▶ Work to be completed
When you reach the line containing "brown tile I3:K3" in the entries below, begin reproducing lines exactly, and stop once the line containing "brown tile R2:S4" is done.

▶ Information given

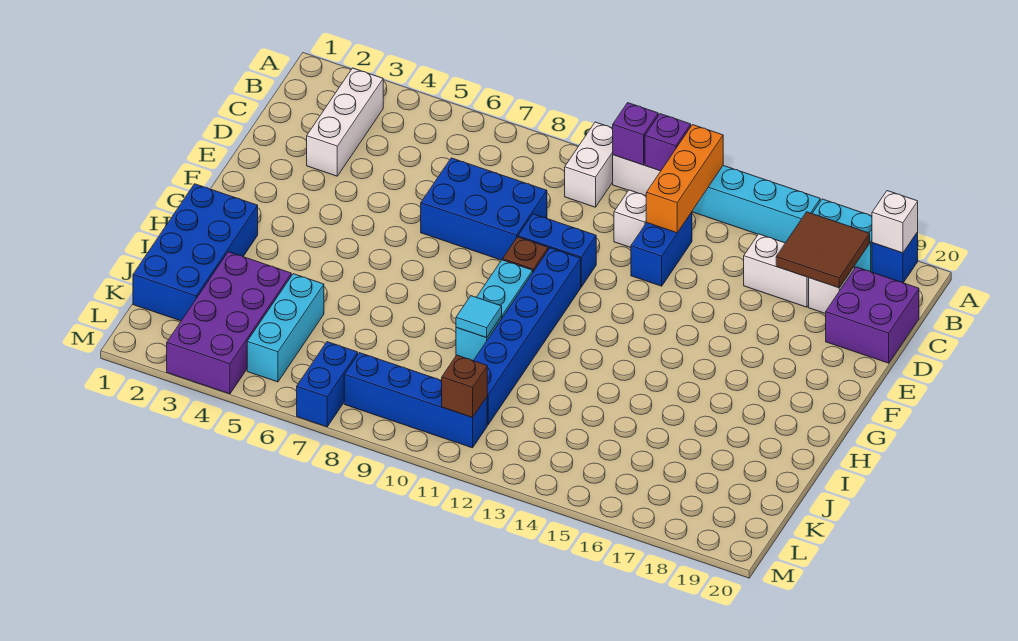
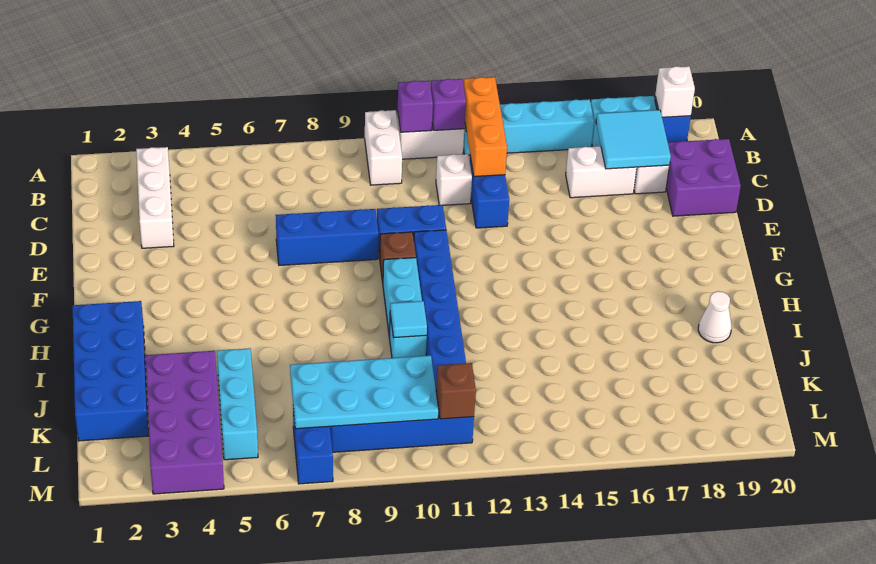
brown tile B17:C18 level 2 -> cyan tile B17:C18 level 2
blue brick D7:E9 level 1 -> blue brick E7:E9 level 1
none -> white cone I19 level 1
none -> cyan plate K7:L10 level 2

...

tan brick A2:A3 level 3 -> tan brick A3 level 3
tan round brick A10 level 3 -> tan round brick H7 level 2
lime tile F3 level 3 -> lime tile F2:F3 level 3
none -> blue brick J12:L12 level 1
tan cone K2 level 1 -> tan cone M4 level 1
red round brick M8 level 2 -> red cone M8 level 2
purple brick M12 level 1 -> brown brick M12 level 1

...

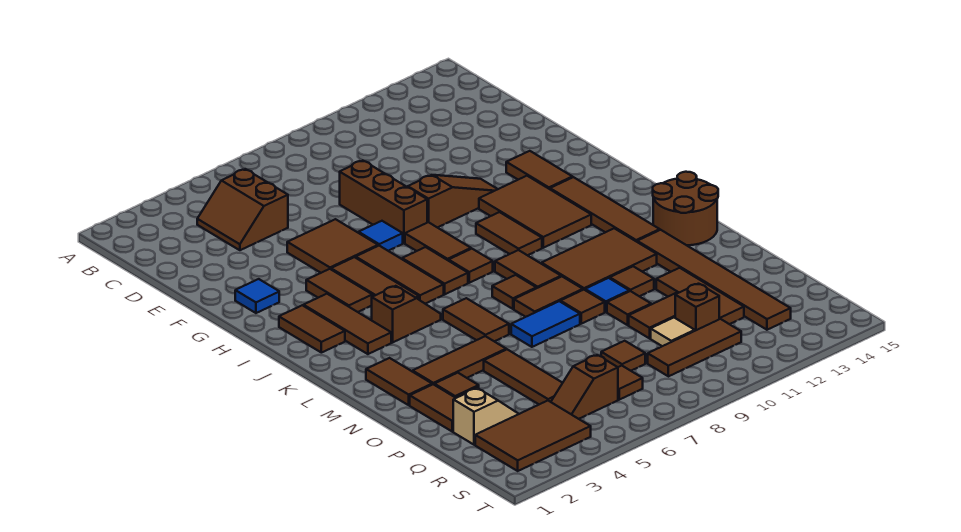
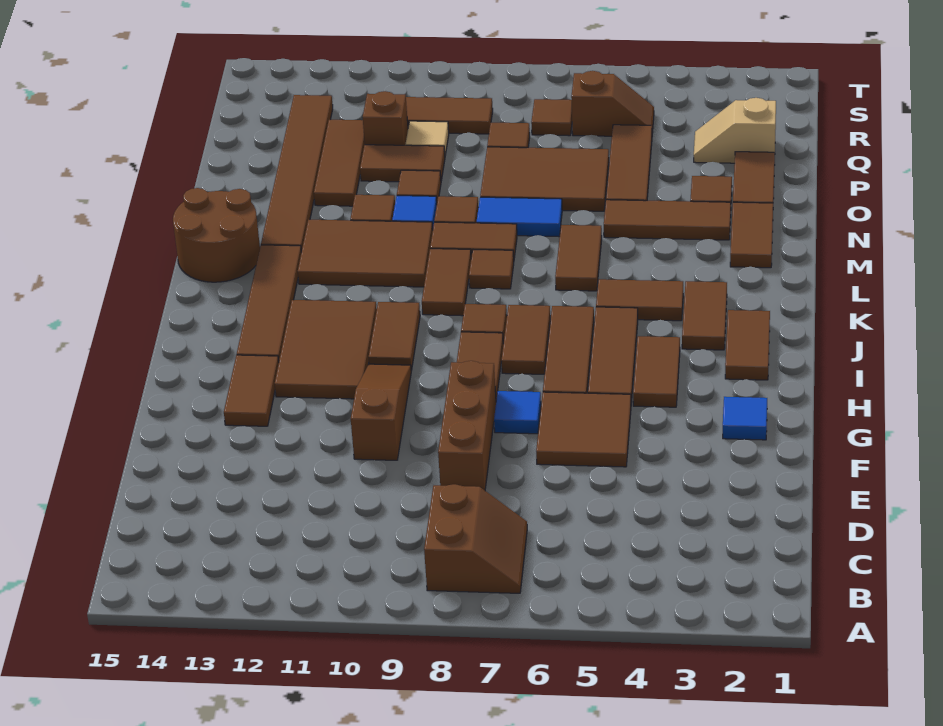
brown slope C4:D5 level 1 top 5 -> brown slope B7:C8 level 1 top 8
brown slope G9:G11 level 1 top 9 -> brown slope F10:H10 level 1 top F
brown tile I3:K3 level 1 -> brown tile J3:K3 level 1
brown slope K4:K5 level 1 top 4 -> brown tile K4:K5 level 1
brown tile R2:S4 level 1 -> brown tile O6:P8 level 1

▶ Completed task
brown tile I3:K3 level 1 -> brown tile J3:K3 level 1
brown slope K4:K5 level 1 top 4 -> brown tile K4:K5 level 1
brown tile R2:S4 level 1 -> brown tile O6:P8 level 1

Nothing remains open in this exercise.